DIRECTIONS FOR THIS TASK -
Below are the records. Retype exactly the lines between the lines holding "purple brick A4:A5" and "grey cone I4 level 1 -> none", inclusive.

PROVIDED DATA -
● ● ● ● ● ● ●
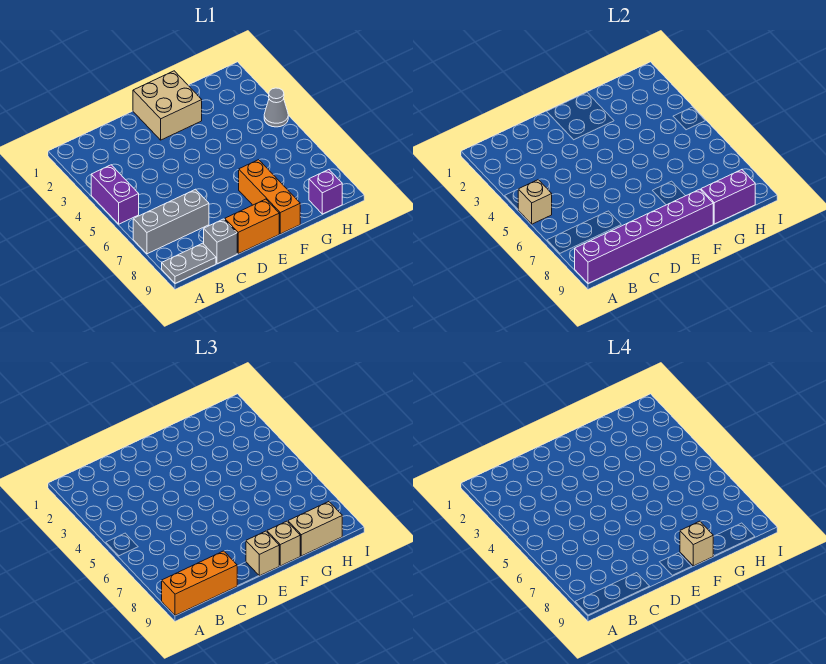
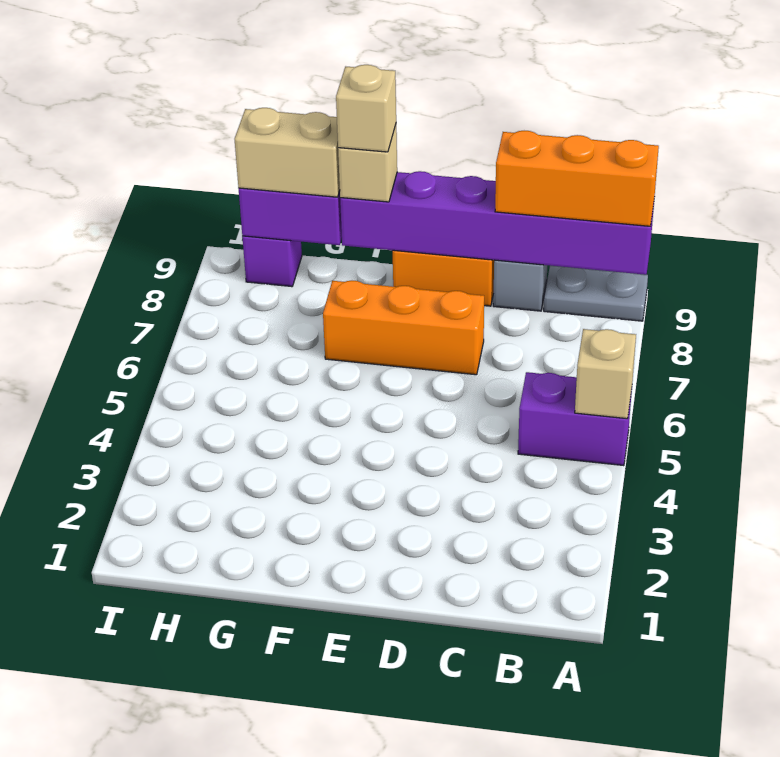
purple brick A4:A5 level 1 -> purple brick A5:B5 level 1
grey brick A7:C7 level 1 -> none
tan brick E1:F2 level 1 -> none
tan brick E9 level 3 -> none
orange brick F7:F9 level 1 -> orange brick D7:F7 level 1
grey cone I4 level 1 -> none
● ● ● ● ● ● ●
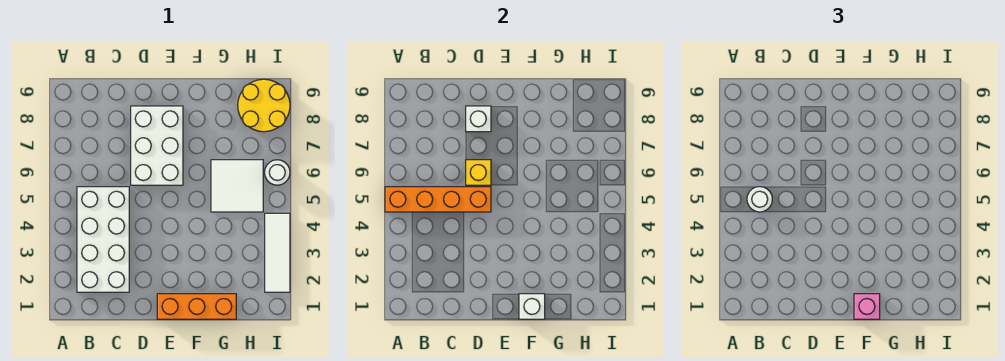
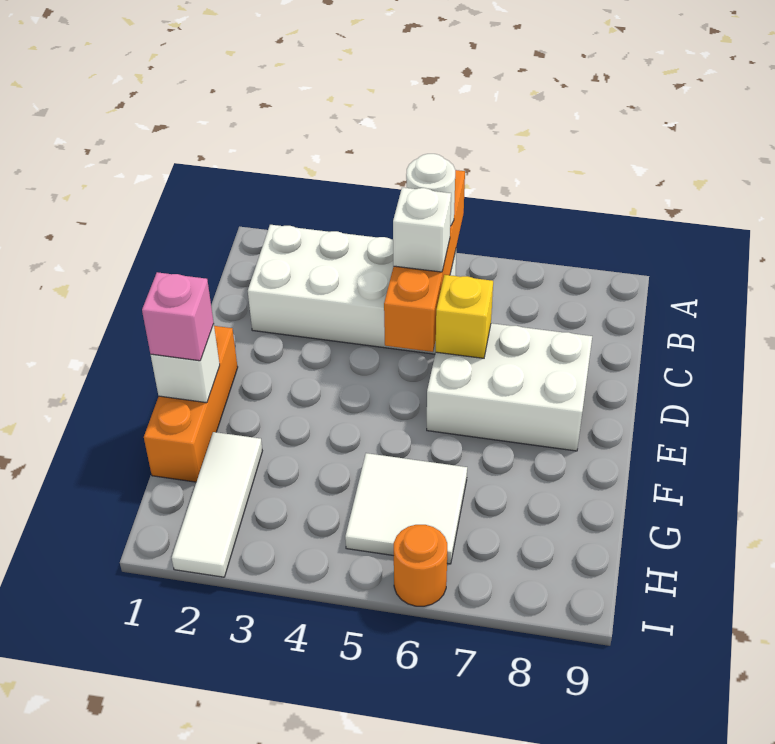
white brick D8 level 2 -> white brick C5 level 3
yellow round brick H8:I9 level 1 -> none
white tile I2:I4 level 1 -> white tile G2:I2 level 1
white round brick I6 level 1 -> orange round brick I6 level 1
● ● ● ● ● ● ●
SOLUTION FOR THIS TASK -
purple brick A4:A5 level 1 -> purple brick A5:B5 level 1
grey brick A7:C7 level 1 -> none
tan brick E1:F2 level 1 -> none
tan brick E9 level 3 -> none
orange brick F7:F9 level 1 -> orange brick D7:F7 level 1
grey cone I4 level 1 -> none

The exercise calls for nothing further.